▶ **EXERCISE AIM**
Which lines run from the line with "none -> black 1x1 brick [175,235,235,319]" through the line with "none -> red 2x2 plate [366,126,451,186]" in the entries below? Print them exactly, both ends included, and nothing more.

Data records
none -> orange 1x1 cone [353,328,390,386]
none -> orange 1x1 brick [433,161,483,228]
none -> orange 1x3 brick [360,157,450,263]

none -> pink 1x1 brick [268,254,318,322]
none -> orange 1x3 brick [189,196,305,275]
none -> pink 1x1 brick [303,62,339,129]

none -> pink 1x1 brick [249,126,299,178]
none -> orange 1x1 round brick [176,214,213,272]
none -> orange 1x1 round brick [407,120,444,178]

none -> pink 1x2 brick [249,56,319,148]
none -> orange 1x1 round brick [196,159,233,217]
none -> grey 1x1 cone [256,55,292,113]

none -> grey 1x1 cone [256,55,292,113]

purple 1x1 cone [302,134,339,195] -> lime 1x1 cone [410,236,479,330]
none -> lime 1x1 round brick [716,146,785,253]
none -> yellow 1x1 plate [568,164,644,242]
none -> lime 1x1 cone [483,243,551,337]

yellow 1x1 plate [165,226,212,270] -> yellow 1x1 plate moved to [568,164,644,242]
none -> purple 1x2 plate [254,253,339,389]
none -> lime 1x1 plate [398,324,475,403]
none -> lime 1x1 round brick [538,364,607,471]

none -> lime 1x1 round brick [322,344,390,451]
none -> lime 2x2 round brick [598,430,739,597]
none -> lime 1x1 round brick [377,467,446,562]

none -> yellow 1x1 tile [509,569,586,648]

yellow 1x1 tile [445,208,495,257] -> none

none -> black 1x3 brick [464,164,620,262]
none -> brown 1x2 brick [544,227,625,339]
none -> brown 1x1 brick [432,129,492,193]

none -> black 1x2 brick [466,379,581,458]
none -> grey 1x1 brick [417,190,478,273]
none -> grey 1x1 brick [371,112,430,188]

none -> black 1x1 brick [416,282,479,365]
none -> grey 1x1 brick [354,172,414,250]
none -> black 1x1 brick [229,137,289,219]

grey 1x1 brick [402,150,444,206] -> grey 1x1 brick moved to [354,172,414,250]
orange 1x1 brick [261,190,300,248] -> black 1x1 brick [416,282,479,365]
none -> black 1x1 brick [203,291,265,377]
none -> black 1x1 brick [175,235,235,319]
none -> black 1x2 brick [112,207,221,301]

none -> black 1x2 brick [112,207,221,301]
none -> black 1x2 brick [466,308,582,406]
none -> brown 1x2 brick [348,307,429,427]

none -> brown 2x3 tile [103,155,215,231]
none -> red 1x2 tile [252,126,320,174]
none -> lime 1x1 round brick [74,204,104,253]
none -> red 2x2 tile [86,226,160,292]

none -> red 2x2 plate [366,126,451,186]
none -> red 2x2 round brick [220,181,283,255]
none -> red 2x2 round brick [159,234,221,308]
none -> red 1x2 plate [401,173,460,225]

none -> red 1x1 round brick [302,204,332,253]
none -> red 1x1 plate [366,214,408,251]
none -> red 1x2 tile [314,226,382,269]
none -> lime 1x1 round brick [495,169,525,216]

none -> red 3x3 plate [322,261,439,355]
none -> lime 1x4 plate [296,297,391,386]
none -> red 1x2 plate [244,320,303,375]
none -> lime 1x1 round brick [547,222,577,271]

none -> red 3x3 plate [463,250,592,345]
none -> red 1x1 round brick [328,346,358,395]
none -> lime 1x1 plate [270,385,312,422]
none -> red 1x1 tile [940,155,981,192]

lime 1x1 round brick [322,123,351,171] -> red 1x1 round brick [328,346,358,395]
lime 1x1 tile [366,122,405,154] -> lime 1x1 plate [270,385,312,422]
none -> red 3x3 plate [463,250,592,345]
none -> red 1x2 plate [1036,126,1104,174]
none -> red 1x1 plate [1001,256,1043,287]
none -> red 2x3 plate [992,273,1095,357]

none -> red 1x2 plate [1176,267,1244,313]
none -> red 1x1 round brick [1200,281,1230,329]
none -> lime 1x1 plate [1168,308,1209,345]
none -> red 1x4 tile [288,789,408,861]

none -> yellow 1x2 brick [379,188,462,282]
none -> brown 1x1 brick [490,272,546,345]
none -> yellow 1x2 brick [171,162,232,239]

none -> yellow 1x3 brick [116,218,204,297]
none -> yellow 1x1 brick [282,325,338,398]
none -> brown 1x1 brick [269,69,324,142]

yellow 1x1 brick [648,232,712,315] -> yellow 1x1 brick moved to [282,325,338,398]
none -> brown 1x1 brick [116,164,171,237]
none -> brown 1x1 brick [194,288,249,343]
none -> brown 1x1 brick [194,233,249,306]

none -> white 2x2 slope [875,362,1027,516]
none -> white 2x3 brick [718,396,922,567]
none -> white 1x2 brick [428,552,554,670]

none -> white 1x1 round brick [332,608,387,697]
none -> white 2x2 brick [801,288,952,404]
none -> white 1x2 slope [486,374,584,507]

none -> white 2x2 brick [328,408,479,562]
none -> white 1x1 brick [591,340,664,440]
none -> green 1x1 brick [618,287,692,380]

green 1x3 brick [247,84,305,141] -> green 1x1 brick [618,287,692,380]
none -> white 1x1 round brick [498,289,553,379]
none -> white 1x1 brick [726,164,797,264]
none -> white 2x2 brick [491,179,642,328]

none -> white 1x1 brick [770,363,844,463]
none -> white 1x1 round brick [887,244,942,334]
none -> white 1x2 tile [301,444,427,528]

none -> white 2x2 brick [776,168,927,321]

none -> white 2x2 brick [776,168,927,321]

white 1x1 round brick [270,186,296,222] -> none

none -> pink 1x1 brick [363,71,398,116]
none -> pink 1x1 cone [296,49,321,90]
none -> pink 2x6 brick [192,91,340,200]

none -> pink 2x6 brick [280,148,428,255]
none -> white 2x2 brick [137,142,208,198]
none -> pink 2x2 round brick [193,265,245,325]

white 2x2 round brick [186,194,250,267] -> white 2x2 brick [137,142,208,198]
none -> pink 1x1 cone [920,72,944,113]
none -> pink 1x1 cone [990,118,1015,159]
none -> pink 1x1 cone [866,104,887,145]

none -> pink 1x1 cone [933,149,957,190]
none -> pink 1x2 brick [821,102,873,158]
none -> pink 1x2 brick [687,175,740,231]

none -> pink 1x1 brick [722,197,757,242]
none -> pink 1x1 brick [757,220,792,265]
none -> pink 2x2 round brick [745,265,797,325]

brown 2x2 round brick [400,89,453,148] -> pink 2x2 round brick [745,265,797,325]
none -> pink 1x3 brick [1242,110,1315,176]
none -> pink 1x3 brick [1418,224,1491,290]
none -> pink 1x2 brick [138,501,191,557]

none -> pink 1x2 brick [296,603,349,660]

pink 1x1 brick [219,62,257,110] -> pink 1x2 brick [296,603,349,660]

▶ **RESULT BELOW**
none -> black 1x1 brick [175,235,235,319]
none -> black 1x2 brick [112,207,221,301]

none -> black 1x2 brick [112,207,221,301]
none -> black 1x2 brick [466,308,582,406]
none -> brown 1x2 brick [348,307,429,427]

none -> brown 2x3 tile [103,155,215,231]
none -> red 1x2 tile [252,126,320,174]
none -> lime 1x1 round brick [74,204,104,253]
none -> red 2x2 tile [86,226,160,292]

none -> red 2x2 plate [366,126,451,186]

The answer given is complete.